### Exercise prompt
Present everything from the start of the records down to the line containing "black cross: moved 2 px left, 1 px up" as a numbered list, leaving out any blank lines.

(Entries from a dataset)
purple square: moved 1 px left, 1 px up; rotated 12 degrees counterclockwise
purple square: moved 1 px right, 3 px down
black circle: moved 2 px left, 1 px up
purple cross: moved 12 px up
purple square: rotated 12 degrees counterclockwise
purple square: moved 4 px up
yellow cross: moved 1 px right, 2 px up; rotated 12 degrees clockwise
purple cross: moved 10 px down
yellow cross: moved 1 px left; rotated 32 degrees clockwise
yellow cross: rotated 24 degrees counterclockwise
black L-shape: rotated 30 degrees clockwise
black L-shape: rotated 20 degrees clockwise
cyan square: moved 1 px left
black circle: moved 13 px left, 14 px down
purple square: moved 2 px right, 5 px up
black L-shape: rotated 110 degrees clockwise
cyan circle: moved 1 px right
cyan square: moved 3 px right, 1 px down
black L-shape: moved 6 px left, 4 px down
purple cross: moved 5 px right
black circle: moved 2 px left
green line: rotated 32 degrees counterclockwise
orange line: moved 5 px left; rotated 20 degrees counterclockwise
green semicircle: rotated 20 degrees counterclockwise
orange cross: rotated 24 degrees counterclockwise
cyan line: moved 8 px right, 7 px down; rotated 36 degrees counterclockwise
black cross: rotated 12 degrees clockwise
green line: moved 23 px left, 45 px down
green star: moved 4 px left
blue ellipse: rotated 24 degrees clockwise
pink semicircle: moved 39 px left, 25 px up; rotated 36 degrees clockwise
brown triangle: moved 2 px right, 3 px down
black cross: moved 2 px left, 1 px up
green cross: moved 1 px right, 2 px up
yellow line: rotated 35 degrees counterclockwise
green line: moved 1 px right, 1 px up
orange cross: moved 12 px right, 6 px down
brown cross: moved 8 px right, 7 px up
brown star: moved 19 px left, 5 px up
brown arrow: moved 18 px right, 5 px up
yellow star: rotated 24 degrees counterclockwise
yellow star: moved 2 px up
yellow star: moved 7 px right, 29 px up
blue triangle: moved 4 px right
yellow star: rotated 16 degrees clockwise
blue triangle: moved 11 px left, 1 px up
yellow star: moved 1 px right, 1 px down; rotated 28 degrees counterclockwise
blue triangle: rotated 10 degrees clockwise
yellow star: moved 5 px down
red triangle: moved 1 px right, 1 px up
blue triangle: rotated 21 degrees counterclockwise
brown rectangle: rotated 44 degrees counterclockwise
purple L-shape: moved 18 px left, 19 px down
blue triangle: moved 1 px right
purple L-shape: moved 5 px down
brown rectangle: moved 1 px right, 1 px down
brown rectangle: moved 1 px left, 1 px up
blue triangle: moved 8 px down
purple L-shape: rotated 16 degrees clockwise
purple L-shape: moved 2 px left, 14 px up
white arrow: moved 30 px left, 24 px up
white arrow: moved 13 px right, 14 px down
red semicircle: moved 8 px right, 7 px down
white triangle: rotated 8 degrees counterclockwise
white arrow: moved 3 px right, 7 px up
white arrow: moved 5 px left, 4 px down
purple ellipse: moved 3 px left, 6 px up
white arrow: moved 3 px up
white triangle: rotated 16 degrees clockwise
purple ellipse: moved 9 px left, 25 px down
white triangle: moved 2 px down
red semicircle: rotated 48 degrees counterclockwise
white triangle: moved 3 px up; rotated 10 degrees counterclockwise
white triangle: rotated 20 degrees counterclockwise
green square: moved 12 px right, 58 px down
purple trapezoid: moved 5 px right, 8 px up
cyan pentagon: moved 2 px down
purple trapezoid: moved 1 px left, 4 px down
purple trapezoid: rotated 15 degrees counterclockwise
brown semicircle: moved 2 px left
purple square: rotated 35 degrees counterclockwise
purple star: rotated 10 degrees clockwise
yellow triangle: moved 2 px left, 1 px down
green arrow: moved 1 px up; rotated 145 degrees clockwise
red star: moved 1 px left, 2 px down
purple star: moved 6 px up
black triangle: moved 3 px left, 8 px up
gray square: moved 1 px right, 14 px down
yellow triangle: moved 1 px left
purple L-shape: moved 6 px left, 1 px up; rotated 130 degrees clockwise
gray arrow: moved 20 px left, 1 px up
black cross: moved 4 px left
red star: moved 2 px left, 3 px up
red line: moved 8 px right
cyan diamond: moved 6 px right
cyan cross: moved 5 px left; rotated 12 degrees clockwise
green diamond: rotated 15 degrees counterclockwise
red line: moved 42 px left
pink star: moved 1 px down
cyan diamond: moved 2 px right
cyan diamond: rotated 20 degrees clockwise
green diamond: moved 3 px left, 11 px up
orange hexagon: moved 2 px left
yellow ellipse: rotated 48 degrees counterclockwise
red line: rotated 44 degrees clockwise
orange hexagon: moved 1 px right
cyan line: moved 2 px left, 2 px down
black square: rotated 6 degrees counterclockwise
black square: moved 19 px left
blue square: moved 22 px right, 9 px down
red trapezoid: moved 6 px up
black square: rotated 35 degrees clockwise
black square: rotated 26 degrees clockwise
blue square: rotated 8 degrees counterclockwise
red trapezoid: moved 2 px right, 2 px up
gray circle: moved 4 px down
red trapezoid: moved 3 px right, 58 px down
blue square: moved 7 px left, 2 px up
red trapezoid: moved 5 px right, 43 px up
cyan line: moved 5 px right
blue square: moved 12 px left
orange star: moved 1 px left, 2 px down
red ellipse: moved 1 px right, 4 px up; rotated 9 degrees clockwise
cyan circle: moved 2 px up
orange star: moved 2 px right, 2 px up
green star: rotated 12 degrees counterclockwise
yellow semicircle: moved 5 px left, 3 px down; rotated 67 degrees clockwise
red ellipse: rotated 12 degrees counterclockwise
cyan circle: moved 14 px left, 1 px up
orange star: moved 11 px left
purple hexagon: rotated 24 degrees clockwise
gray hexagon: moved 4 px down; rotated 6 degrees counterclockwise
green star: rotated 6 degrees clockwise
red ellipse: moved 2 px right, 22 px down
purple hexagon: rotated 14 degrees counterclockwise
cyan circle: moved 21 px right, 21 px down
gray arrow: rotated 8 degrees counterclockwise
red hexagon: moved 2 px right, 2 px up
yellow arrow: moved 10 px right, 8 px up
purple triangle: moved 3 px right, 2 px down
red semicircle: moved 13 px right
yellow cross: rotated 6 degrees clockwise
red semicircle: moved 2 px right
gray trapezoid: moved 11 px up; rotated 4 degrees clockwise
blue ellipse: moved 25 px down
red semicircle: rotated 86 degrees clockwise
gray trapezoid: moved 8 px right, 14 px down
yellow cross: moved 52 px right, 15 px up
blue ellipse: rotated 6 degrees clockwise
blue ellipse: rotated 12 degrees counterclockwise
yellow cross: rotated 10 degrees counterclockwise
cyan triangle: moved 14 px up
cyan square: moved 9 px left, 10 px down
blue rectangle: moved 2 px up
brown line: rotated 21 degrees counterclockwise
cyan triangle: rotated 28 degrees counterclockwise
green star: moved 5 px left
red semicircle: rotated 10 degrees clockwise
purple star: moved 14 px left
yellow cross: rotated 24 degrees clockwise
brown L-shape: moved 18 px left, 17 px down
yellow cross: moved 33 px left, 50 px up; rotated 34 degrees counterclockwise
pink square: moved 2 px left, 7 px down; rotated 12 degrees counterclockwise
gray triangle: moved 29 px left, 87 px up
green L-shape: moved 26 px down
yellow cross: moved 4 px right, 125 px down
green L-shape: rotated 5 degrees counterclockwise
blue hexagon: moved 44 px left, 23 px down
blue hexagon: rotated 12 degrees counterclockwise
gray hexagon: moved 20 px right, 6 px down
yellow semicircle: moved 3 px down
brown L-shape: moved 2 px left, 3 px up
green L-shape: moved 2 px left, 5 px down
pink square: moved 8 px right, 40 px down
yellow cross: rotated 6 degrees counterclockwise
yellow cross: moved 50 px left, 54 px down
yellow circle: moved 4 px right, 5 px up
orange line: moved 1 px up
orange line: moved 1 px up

### The answer
1. purple square: moved 1 px left, 1 px up; rotated 12 degrees counterclockwise
2. purple square: moved 1 px right, 3 px down
3. black circle: moved 2 px left, 1 px up
4. purple cross: moved 12 px up
5. purple square: rotated 12 degrees counterclockwise
6. purple square: moved 4 px up
7. yellow cross: moved 1 px right, 2 px up; rotated 12 degrees clockwise
8. purple cross: moved 10 px down
9. yellow cross: moved 1 px left; rotated 32 degrees clockwise
10. yellow cross: rotated 24 degrees counterclockwise
11. black L-shape: rotated 30 degrees clockwise
12. black L-shape: rotated 20 degrees clockwise
13. cyan square: moved 1 px left
14. black circle: moved 13 px left, 14 px down
15. purple square: moved 2 px right, 5 px up
16. black L-shape: rotated 110 degrees clockwise
17. cyan circle: moved 1 px right
18. cyan square: moved 3 px right, 1 px down
19. black L-shape: moved 6 px left, 4 px down
20. purple cross: moved 5 px right
21. black circle: moved 2 px left
22. green line: rotated 32 degrees counterclockwise
23. orange line: moved 5 px left; rotated 20 degrees counterclockwise
24. green semicircle: rotated 20 degrees counterclockwise
25. orange cross: rotated 24 degrees counterclockwise
26. cyan line: moved 8 px right, 7 px down; rotated 36 degrees counterclockwise
27. black cross: rotated 12 degrees clockwise
28. green line: moved 23 px left, 45 px down
29. green star: moved 4 px left
30. blue ellipse: rotated 24 degrees clockwise
31. pink semicircle: moved 39 px left, 25 px up; rotated 36 degrees clockwise
32. brown triangle: moved 2 px right, 3 px down
33. black cross: moved 2 px left, 1 px up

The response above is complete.